▸ What you have to do
Return each line of the entries that holds the string "switch".

┌────────

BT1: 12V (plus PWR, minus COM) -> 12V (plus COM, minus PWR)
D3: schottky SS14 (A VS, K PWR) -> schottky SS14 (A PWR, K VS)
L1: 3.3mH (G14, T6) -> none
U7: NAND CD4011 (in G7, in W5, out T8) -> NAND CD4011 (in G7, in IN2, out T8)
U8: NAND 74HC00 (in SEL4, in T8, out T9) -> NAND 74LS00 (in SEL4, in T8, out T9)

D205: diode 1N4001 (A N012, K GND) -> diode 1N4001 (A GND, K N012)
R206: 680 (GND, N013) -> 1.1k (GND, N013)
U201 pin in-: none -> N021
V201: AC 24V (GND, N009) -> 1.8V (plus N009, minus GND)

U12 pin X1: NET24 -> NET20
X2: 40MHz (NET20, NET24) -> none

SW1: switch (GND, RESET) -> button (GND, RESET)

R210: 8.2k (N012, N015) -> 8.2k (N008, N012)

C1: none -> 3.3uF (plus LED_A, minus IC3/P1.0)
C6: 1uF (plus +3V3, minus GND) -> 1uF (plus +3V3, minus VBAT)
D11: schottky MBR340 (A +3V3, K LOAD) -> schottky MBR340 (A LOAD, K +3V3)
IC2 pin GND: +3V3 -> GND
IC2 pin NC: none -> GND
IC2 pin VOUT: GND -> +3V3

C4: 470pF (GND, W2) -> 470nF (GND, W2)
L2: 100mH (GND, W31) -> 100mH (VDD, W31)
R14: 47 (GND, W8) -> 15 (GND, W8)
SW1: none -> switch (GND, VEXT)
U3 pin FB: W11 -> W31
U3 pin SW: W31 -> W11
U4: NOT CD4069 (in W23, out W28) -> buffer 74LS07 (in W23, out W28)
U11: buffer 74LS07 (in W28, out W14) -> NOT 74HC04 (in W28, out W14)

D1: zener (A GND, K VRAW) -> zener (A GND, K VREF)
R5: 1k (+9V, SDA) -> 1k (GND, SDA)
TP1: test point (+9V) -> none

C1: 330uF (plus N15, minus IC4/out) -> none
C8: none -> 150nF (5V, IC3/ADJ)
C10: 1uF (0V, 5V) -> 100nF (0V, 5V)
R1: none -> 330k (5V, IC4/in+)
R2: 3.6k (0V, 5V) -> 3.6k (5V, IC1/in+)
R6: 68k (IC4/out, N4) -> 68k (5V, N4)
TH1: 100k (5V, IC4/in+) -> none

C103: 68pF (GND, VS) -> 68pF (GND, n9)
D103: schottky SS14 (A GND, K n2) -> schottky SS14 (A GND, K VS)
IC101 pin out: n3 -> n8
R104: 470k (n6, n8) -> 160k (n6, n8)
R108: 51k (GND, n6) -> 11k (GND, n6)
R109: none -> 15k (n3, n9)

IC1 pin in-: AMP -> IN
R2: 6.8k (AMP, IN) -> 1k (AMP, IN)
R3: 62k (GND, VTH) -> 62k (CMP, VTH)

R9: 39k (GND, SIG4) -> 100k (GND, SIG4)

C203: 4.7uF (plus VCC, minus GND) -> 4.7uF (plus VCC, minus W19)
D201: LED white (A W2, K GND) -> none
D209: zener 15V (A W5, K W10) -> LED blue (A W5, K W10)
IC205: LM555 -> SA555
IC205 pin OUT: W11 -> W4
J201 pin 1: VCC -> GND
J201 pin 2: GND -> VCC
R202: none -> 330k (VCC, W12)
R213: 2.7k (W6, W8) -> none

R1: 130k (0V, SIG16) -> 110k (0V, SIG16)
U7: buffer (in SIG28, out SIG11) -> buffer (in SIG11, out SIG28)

└────────

▸ Exercise answer
SW1: switch (GND, RESET) -> button (GND, RESET)
SW1: none -> switch (GND, VEXT)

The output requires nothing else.